__Task goal__
Your answer should be an exact copy of the lines from the one containing "clean.png: [730,640,757,674] ->" through the last line of the records below, without any pictures.

** Extracted material follows **

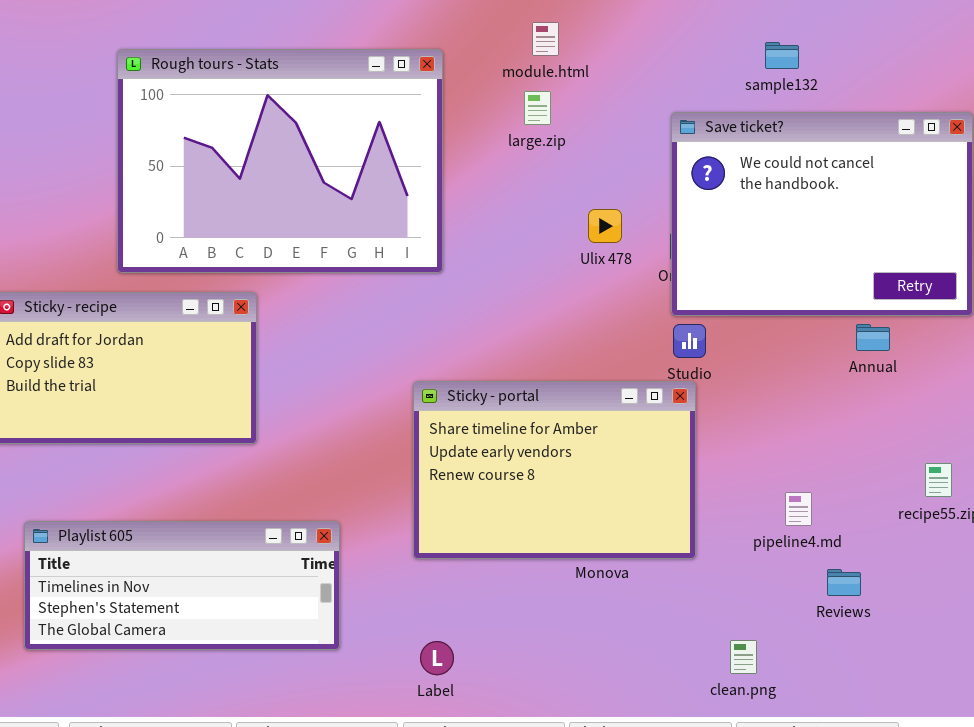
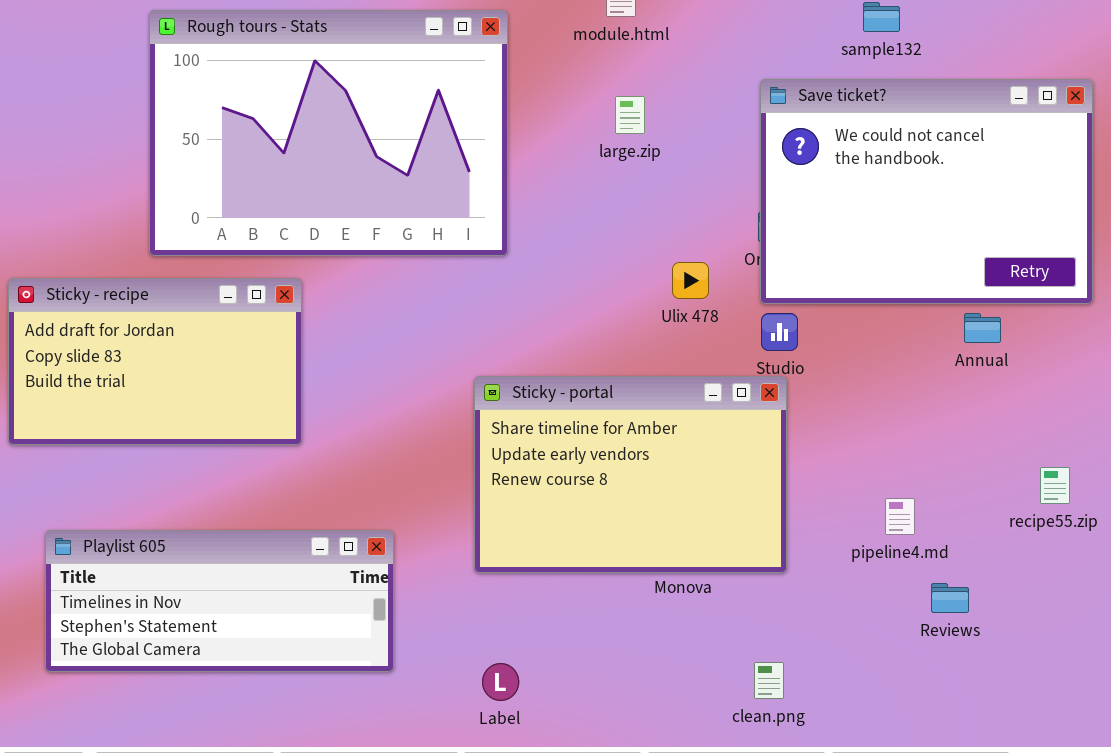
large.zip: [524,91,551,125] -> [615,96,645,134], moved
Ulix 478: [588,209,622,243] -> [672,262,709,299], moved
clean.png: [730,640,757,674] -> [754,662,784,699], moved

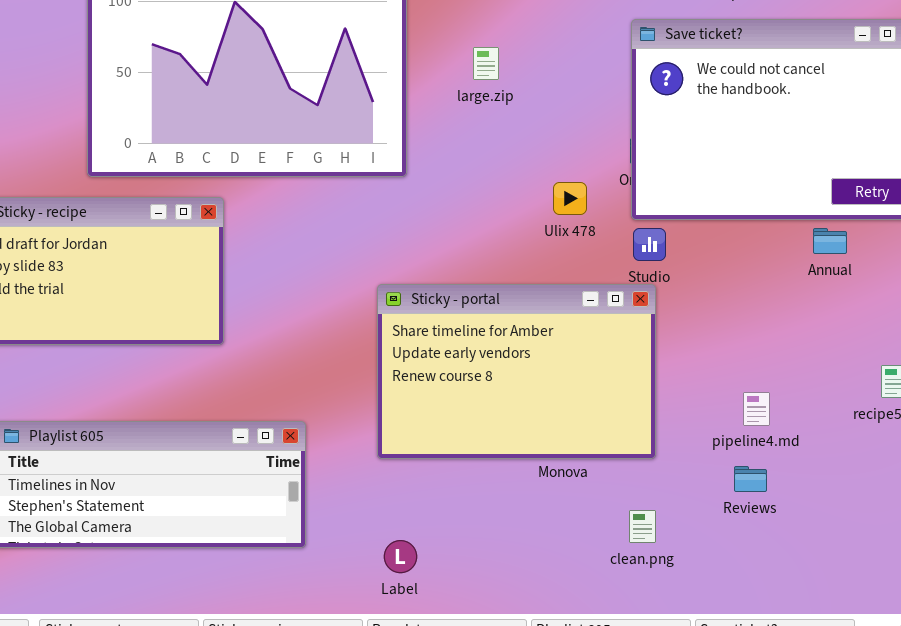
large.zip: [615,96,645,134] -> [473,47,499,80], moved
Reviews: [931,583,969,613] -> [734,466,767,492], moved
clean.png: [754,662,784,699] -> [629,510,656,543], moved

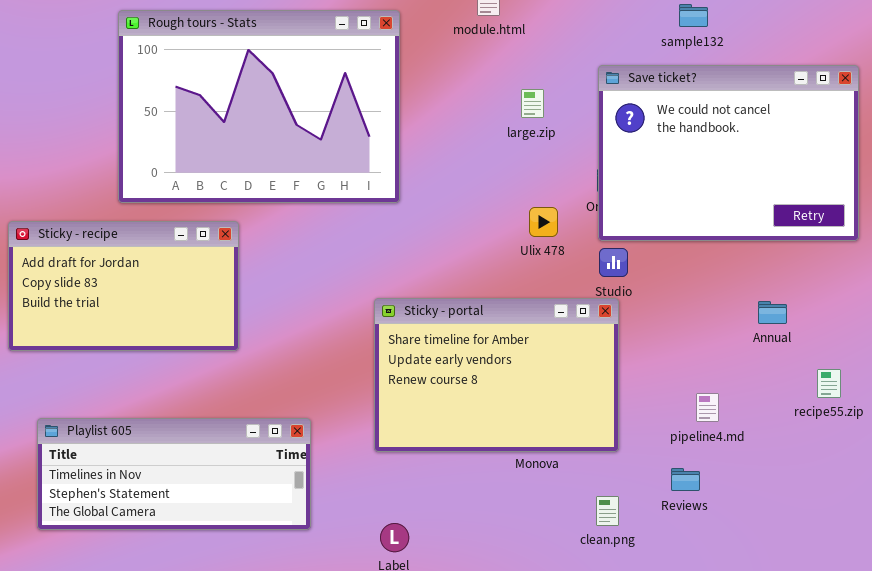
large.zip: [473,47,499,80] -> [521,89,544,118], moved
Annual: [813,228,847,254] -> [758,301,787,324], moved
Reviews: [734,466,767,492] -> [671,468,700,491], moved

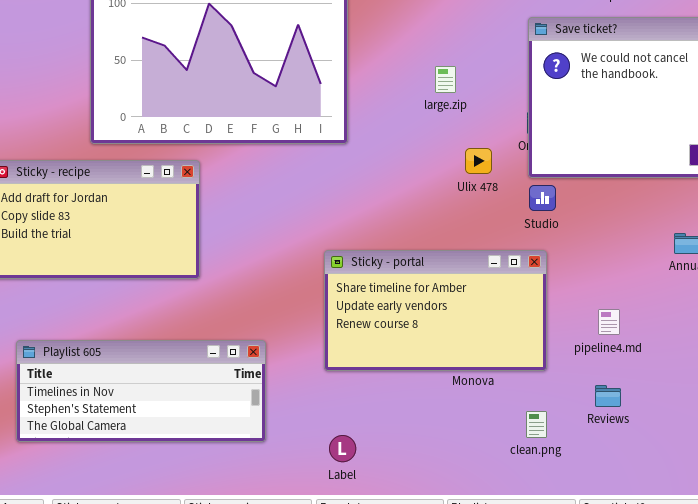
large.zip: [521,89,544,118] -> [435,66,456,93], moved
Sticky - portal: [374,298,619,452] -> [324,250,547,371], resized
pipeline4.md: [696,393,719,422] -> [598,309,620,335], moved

** End of Extracted material **

__Finished exercise__
clean.png: [730,640,757,674] -> [754,662,784,699], moved

large.zip: [615,96,645,134] -> [473,47,499,80], moved
Reviews: [931,583,969,613] -> [734,466,767,492], moved
clean.png: [754,662,784,699] -> [629,510,656,543], moved

large.zip: [473,47,499,80] -> [521,89,544,118], moved
Annual: [813,228,847,254] -> [758,301,787,324], moved
Reviews: [734,466,767,492] -> [671,468,700,491], moved

large.zip: [521,89,544,118] -> [435,66,456,93], moved
Sticky - portal: [374,298,619,452] -> [324,250,547,371], resized
pipeline4.md: [696,393,719,422] -> [598,309,620,335], moved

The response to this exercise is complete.